=== PROVIDED DATA ===

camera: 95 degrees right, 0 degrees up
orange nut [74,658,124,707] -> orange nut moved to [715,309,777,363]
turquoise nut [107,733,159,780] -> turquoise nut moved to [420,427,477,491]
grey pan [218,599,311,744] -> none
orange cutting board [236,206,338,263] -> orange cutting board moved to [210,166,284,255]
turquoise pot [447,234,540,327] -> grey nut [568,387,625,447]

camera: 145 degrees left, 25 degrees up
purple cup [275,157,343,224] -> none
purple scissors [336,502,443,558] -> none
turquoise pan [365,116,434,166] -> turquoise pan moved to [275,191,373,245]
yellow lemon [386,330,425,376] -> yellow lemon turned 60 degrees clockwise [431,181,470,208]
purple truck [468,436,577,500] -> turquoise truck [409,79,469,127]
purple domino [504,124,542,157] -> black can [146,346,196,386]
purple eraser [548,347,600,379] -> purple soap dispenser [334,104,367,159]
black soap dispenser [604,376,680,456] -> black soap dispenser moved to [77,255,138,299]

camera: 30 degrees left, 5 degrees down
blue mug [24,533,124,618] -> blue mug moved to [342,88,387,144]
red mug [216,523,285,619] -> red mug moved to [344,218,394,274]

===
=== PROVIDED DATA ===

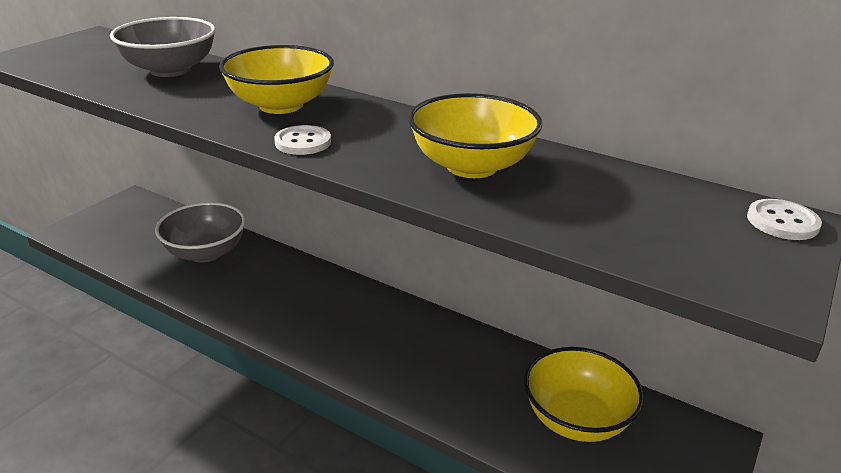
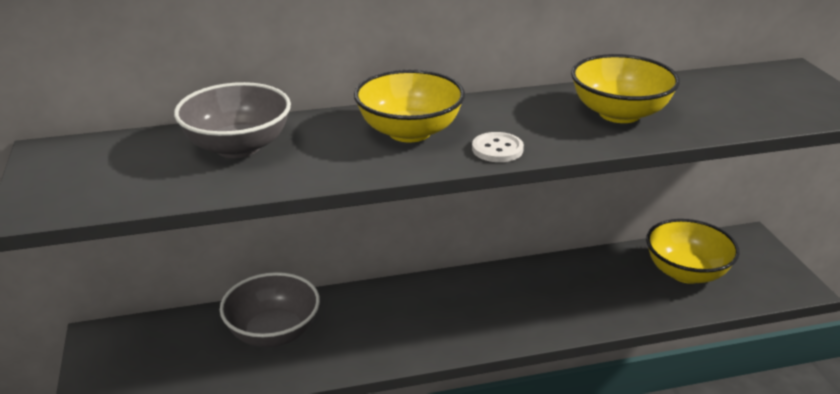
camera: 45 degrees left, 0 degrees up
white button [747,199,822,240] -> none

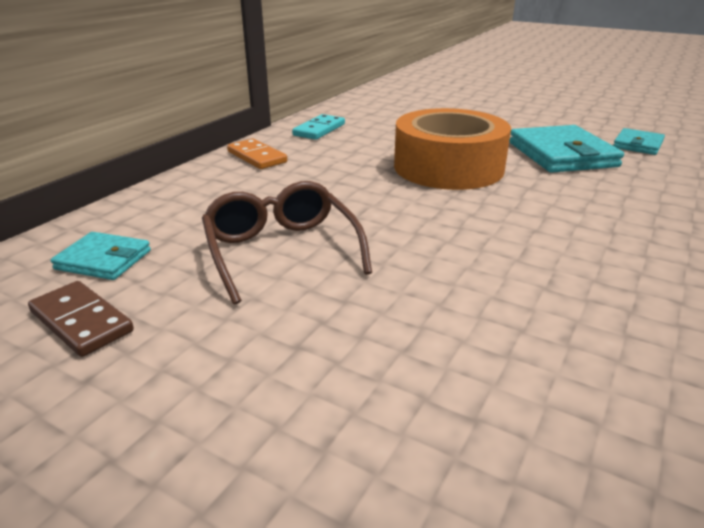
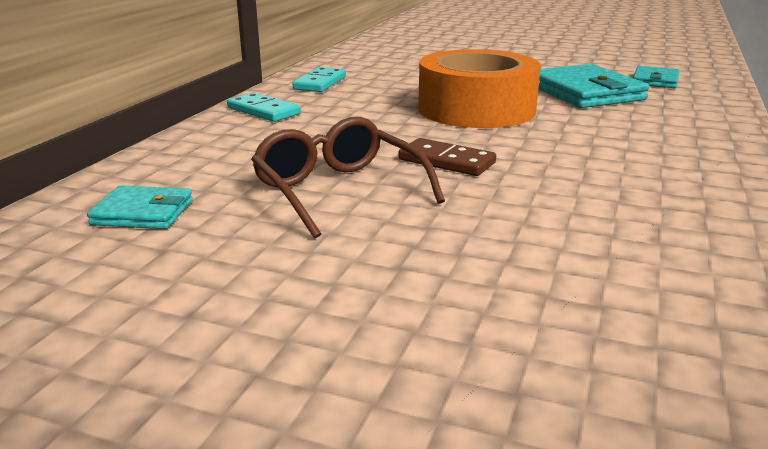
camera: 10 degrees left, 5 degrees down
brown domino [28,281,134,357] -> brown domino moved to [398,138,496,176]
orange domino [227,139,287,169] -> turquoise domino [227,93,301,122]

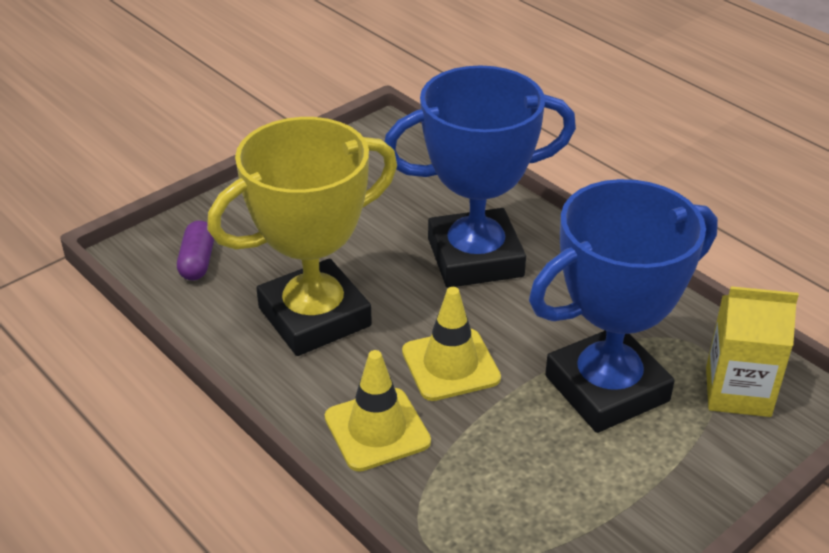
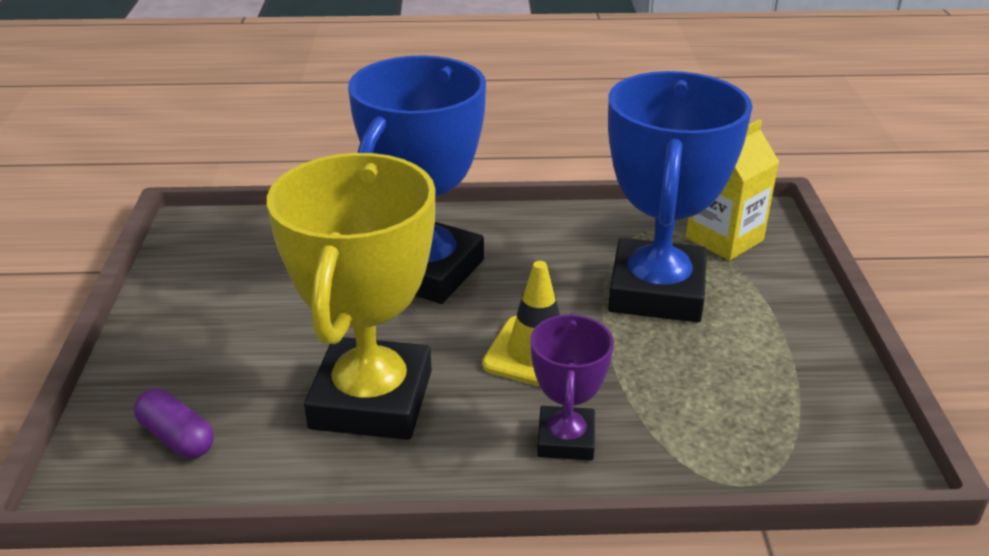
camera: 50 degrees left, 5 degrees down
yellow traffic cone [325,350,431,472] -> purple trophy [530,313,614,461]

===
=== PROVIDED DATA ===

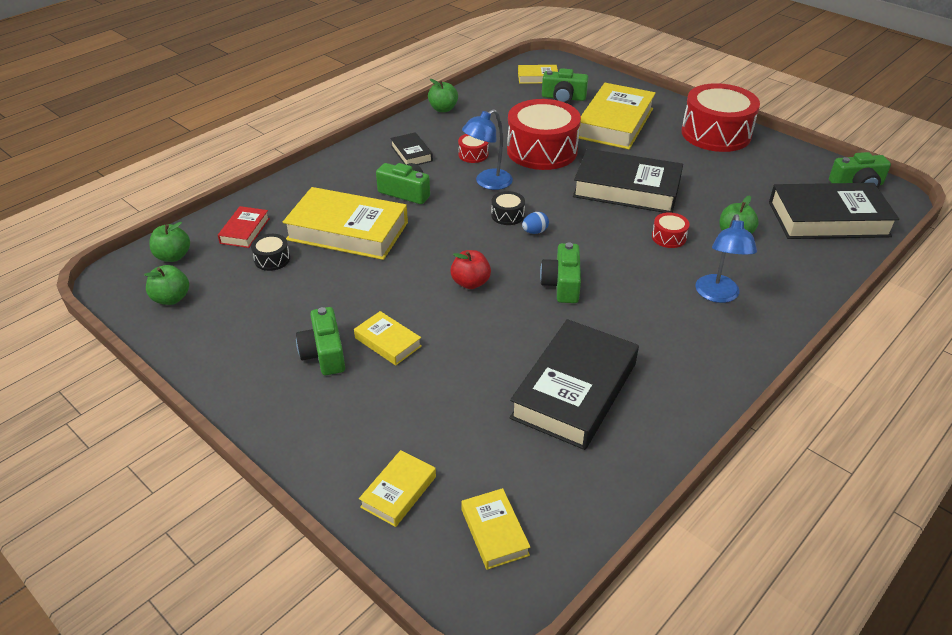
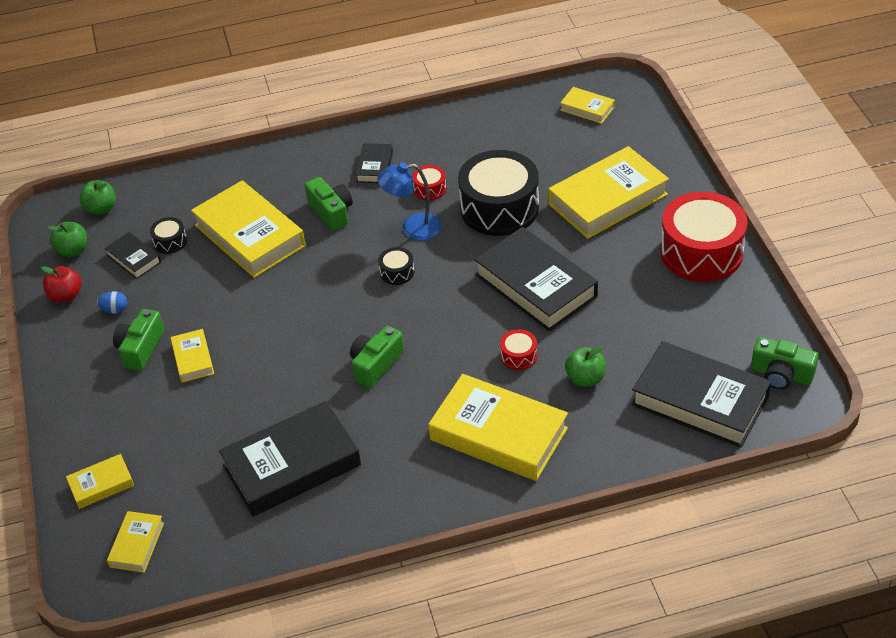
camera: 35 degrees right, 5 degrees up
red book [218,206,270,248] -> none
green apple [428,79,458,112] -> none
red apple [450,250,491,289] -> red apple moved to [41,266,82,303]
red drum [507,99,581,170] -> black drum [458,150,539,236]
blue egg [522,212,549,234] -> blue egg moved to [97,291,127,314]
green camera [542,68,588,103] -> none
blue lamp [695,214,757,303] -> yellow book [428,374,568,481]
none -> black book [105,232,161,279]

===

Given the data above, transcribe exactly the lines from the one containing "camera: 30 degrees left, 5 degrees down" down to the one containing "red mug [216,523,285,619]", and no others.

camera: 30 degrees left, 5 degrees down
blue mug [24,533,124,618] -> blue mug moved to [342,88,387,144]
red mug [216,523,285,619] -> red mug moved to [344,218,394,274]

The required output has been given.